* _The task_
For the data below, restate word for word only the lines from the line containing "C4: none -> 1.5nF (GND, SCL)" through the line containing "Q1: PMOS (G", both ends included.

* _Extracted information_
>>>

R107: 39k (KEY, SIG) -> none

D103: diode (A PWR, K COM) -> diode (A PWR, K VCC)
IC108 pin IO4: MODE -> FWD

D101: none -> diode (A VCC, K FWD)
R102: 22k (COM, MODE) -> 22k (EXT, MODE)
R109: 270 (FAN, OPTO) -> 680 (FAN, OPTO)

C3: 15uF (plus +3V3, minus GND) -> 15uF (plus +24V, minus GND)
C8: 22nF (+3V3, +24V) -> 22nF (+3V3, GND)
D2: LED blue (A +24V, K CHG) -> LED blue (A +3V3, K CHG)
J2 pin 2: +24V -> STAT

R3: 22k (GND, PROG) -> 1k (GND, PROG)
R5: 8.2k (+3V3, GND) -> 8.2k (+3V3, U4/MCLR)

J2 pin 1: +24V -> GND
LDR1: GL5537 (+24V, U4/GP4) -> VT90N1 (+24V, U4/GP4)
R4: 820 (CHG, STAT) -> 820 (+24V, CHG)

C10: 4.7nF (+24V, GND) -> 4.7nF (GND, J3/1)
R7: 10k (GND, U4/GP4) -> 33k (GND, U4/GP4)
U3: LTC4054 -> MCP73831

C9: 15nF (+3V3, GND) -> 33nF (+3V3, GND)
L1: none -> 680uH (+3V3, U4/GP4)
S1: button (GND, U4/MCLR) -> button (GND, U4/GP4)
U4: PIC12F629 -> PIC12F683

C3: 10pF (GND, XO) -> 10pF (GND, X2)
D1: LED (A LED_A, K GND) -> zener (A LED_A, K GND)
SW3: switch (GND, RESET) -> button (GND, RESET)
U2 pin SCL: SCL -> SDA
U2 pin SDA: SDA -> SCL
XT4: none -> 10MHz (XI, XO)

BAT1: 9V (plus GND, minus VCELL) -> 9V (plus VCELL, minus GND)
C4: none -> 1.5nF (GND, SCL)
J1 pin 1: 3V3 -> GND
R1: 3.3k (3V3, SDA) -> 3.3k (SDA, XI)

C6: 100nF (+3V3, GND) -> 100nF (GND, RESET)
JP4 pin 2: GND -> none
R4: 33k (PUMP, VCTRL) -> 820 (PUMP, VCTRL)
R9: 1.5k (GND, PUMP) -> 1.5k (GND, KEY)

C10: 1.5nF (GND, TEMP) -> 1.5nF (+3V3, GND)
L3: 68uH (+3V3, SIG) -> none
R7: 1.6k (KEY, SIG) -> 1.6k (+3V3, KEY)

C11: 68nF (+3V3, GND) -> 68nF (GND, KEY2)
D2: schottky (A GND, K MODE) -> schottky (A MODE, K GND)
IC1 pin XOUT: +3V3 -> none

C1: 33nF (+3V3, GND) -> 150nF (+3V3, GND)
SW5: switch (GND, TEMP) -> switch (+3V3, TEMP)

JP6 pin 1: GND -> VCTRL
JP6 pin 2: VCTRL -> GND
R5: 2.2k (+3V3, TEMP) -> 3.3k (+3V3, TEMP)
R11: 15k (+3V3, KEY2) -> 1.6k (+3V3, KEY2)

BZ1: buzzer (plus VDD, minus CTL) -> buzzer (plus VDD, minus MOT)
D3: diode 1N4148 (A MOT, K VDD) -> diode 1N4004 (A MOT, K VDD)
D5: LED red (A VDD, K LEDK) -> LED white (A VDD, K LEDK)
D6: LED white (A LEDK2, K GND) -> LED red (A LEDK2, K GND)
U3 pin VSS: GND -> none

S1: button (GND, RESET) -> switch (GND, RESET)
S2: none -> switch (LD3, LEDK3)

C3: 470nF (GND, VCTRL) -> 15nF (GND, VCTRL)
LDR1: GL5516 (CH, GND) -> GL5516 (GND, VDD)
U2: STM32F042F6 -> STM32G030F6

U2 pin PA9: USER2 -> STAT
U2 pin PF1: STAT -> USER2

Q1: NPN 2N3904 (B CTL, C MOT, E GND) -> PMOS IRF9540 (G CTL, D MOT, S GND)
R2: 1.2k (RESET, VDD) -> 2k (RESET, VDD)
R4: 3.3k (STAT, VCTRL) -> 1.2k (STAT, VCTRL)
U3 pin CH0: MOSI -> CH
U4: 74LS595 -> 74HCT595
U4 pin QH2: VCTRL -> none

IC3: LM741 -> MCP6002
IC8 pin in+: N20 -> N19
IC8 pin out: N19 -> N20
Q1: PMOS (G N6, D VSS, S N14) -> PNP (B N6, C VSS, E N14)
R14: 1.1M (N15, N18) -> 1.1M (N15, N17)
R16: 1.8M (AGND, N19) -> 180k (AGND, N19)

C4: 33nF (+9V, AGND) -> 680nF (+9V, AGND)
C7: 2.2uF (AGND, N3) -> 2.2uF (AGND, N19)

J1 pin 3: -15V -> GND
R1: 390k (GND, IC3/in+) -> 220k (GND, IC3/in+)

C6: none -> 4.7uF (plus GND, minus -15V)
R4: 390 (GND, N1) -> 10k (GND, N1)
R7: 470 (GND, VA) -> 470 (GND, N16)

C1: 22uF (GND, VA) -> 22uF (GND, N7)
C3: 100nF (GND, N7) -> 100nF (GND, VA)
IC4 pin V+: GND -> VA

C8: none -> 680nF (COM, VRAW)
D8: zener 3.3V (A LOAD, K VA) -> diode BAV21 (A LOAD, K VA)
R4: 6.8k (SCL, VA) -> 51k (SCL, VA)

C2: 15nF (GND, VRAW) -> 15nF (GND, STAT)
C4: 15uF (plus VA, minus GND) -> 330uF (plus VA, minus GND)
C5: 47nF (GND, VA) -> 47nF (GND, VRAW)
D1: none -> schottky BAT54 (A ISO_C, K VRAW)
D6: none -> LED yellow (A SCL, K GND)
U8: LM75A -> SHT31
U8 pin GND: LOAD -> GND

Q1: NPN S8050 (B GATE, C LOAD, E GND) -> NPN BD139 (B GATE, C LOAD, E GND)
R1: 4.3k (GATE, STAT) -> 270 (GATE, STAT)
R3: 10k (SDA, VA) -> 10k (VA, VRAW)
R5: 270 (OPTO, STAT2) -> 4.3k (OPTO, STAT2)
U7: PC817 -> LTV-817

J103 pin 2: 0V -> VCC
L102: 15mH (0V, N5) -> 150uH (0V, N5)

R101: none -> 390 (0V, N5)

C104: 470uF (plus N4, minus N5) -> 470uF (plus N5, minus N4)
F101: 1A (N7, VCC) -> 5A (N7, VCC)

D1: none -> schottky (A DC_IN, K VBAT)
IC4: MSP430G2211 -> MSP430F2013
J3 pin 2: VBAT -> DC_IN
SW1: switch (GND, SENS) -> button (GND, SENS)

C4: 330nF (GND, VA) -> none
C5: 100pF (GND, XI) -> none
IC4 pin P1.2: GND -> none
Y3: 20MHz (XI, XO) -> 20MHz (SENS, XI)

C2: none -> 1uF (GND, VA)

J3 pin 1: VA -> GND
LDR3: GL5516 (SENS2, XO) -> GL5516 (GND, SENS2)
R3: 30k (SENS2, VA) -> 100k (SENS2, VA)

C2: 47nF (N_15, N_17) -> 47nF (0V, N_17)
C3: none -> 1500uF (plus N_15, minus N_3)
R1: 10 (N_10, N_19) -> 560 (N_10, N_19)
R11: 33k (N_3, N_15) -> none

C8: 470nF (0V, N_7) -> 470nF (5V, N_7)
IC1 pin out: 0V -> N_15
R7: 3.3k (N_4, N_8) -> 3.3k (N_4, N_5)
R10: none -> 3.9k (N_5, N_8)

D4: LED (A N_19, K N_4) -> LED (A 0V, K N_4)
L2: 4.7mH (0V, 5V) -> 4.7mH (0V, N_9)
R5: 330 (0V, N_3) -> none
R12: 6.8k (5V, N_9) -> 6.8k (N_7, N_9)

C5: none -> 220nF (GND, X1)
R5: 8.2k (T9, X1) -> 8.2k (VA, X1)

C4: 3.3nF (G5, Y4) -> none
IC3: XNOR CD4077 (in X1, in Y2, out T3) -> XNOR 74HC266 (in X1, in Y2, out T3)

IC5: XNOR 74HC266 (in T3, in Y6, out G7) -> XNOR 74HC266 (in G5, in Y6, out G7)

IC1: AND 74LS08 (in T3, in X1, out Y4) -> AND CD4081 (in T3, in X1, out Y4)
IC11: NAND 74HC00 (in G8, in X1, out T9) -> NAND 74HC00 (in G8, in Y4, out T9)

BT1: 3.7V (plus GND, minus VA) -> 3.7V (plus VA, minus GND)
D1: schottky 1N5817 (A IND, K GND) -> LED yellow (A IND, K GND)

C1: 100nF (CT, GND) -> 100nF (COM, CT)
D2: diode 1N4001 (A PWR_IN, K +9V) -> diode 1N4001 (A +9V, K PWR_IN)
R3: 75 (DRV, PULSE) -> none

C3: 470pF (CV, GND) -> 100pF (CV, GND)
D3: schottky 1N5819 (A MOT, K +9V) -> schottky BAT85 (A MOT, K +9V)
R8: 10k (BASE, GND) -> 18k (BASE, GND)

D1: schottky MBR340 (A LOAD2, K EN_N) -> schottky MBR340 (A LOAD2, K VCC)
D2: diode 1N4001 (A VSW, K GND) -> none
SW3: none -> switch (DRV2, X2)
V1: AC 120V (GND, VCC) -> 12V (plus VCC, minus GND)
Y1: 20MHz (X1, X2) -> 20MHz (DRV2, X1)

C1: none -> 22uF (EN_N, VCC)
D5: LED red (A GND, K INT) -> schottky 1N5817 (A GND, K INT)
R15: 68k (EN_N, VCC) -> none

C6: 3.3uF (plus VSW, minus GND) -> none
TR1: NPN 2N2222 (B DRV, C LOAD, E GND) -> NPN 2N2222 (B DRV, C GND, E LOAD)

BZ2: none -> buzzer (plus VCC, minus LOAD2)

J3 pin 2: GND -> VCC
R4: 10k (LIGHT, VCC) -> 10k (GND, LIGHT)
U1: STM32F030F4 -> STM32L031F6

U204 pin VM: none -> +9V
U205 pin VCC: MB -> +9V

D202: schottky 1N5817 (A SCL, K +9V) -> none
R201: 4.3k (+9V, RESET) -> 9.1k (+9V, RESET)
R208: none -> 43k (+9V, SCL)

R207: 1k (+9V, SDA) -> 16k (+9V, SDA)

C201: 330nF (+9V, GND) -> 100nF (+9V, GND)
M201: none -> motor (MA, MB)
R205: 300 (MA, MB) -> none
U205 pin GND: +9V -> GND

<<<

* _Answer to this exercise_
C4: none -> 1.5nF (GND, SCL)
J1 pin 1: 3V3 -> GND
R1: 3.3k (3V3, SDA) -> 3.3k (SDA, XI)

C6: 100nF (+3V3, GND) -> 100nF (GND, RESET)
JP4 pin 2: GND -> none
R4: 33k (PUMP, VCTRL) -> 820 (PUMP, VCTRL)
R9: 1.5k (GND, PUMP) -> 1.5k (GND, KEY)

C10: 1.5nF (GND, TEMP) -> 1.5nF (+3V3, GND)
L3: 68uH (+3V3, SIG) -> none
R7: 1.6k (KEY, SIG) -> 1.6k (+3V3, KEY)

C11: 68nF (+3V3, GND) -> 68nF (GND, KEY2)
D2: schottky (A GND, K MODE) -> schottky (A MODE, K GND)
IC1 pin XOUT: +3V3 -> none

C1: 33nF (+3V3, GND) -> 150nF (+3V3, GND)
SW5: switch (GND, TEMP) -> switch (+3V3, TEMP)

JP6 pin 1: GND -> VCTRL
JP6 pin 2: VCTRL -> GND
R5: 2.2k (+3V3, TEMP) -> 3.3k (+3V3, TEMP)
R11: 15k (+3V3, KEY2) -> 1.6k (+3V3, KEY2)

BZ1: buzzer (plus VDD, minus CTL) -> buzzer (plus VDD, minus MOT)
D3: diode 1N4148 (A MOT, K VDD) -> diode 1N4004 (A MOT, K VDD)
D5: LED red (A VDD, K LEDK) -> LED white (A VDD, K LEDK)
D6: LED white (A LEDK2, K GND) -> LED red (A LEDK2, K GND)
U3 pin VSS: GND -> none

S1: button (GND, RESET) -> switch (GND, RESET)
S2: none -> switch (LD3, LEDK3)

C3: 470nF (GND, VCTRL) -> 15nF (GND, VCTRL)
LDR1: GL5516 (CH, GND) -> GL5516 (GND, VDD)
U2: STM32F042F6 -> STM32G030F6

U2 pin PA9: USER2 -> STAT
U2 pin PF1: STAT -> USER2

Q1: NPN 2N3904 (B CTL, C MOT, E GND) -> PMOS IRF9540 (G CTL, D MOT, S GND)
R2: 1.2k (RESET, VDD) -> 2k (RESET, VDD)
R4: 3.3k (STAT, VCTRL) -> 1.2k (STAT, VCTRL)
U3 pin CH0: MOSI -> CH
U4: 74LS595 -> 74HCT595
U4 pin QH2: VCTRL -> none

IC3: LM741 -> MCP6002
IC8 pin in+: N20 -> N19
IC8 pin out: N19 -> N20
Q1: PMOS (G N6, D VSS, S N14) -> PNP (B N6, C VSS, E N14)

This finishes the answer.